● **What the task asks**:
Print, exactly as given, each line of the data from the line containing "(723, 98) = (110, 267): none" up to and including its last line.

● **Data to process**:
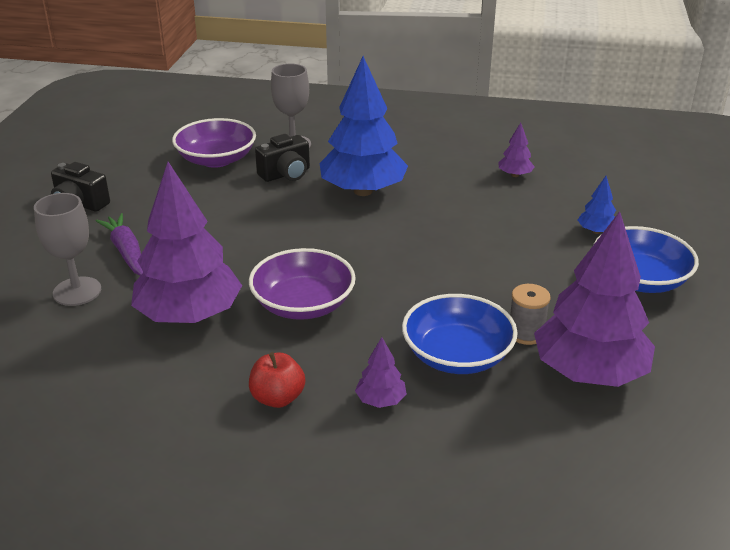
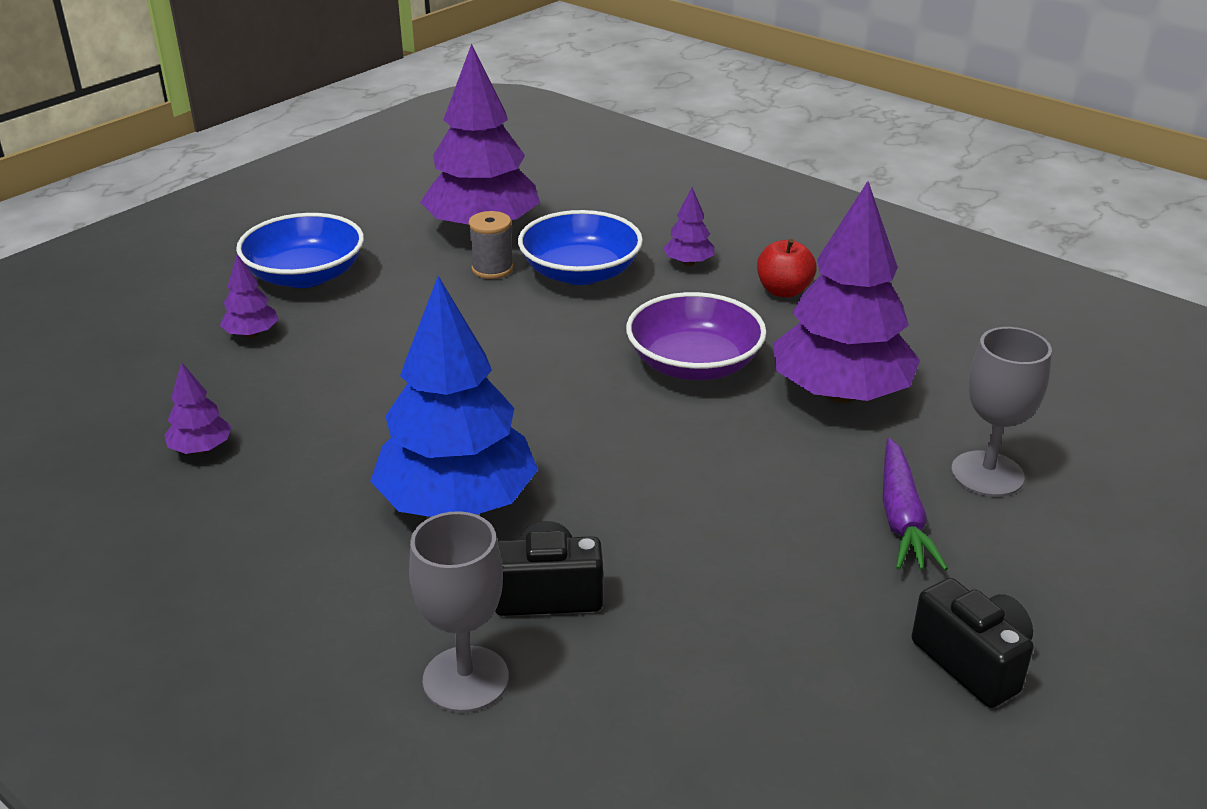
camera: 150 degrees left, 0 degrees up
(216, 159) = (651, 694): purple bowl -> none
(596, 231) = (252, 334): blue tree -> purple tree

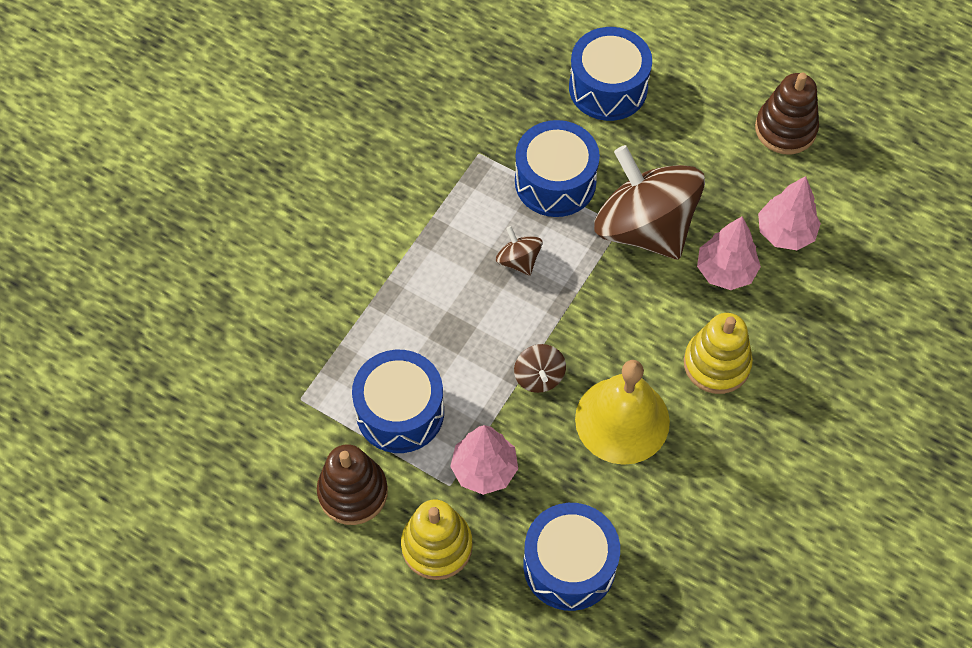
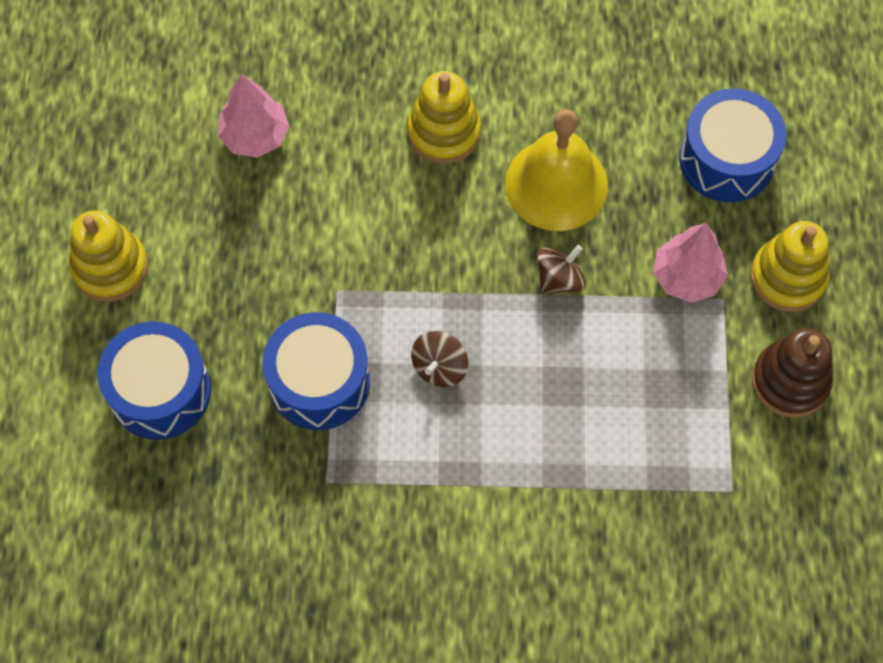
camera: 120 degrees left, 5 degrees up
(400, 412) = (681, 386): blue drum -> none
(644, 228) = (326, 266): brown spinning top -> none
(723, 98) = (110, 267): none -> yellow stacking toy
(725, 271) = (334, 169): pink tree -> none
(785, 129) = (120, 189): brown stacking toy -> none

● **Reply**:
(723, 98) = (110, 267): none -> yellow stacking toy
(725, 271) = (334, 169): pink tree -> none
(785, 129) = (120, 189): brown stacking toy -> none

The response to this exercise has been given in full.